INFORMATION PROVIDED:
=====

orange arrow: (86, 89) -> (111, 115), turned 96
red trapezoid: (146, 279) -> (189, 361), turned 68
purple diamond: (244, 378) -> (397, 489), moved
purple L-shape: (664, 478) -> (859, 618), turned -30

=====

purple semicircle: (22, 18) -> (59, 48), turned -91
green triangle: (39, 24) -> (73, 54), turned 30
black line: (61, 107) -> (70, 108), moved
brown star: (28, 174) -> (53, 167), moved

=====

WHAT IS EXPECTED: Search the entries above for "turned". Show every line that has it.

SOLUTION TO THE PROBLEM:
orange arrow: (86, 89) -> (111, 115), turned 96
red trapezoid: (146, 279) -> (189, 361), turned 68
purple L-shape: (664, 478) -> (859, 618), turned -30
purple semicircle: (22, 18) -> (59, 48), turned -91
green triangle: (39, 24) -> (73, 54), turned 30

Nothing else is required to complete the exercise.